LISTED ENTRIES: Begin

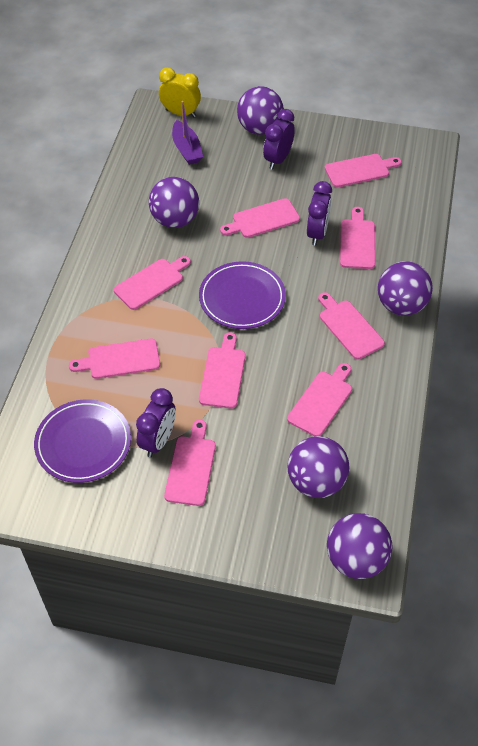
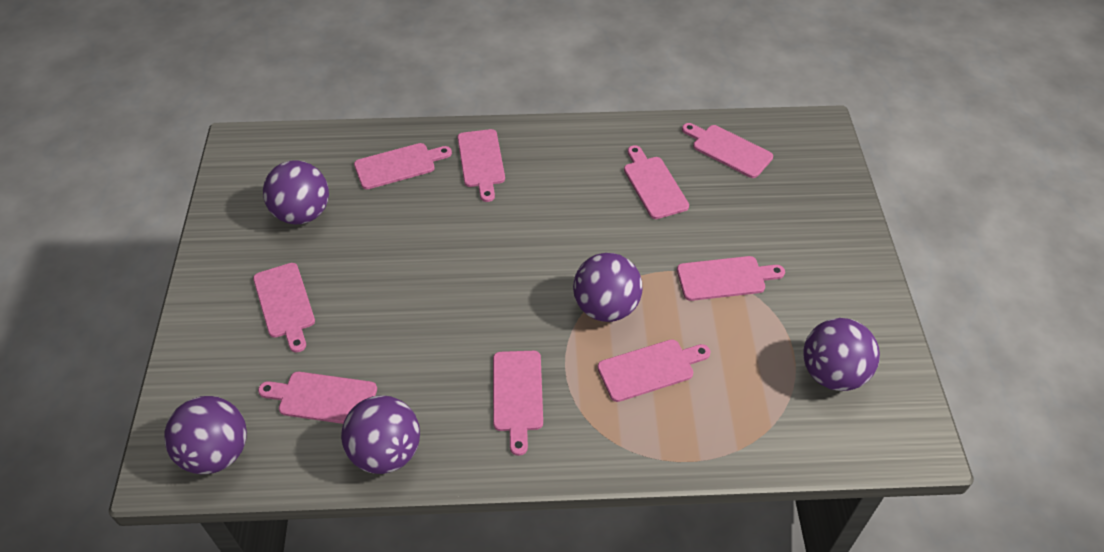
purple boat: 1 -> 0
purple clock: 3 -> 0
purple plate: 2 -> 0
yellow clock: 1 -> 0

LISTED ENTRIES: End
LISTED ENTRIES: Begin

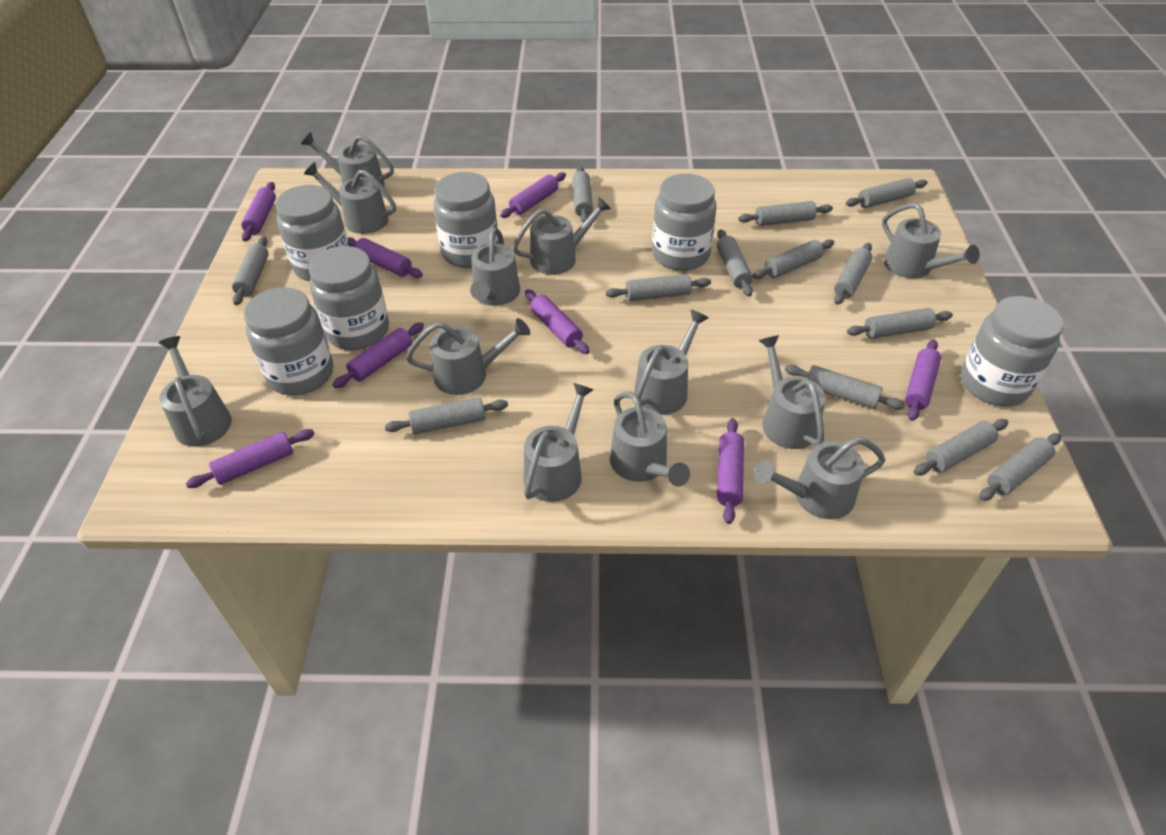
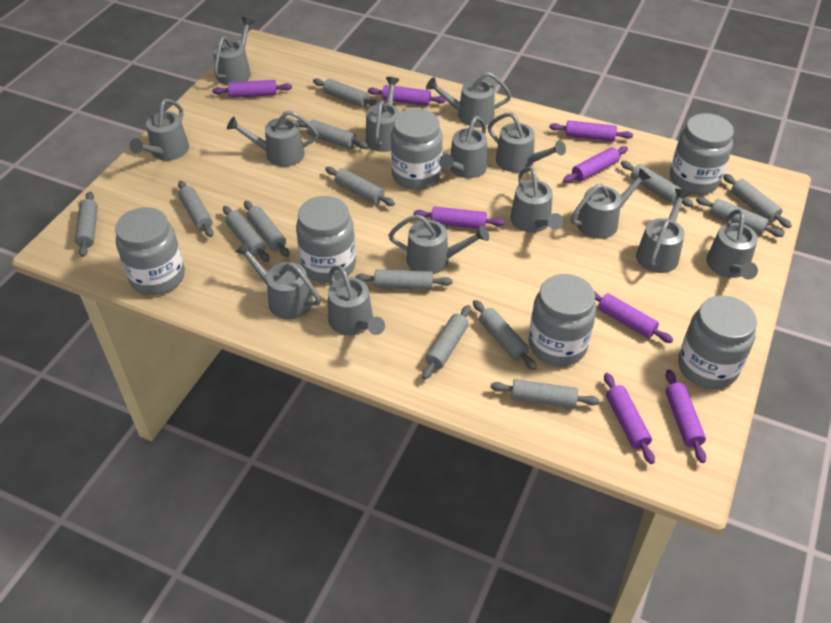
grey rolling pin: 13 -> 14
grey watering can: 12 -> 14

LISTED ENTRIES: End
LISTED ENTRIES: Begin

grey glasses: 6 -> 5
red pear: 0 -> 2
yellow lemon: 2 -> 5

LISTED ENTRIES: End

YOUR OBJECTIVE =
Go through the records above. Copy each line in which the string "purple" appears.

TASK RESULT =
purple boat: 1 -> 0
purple clock: 3 -> 0
purple plate: 2 -> 0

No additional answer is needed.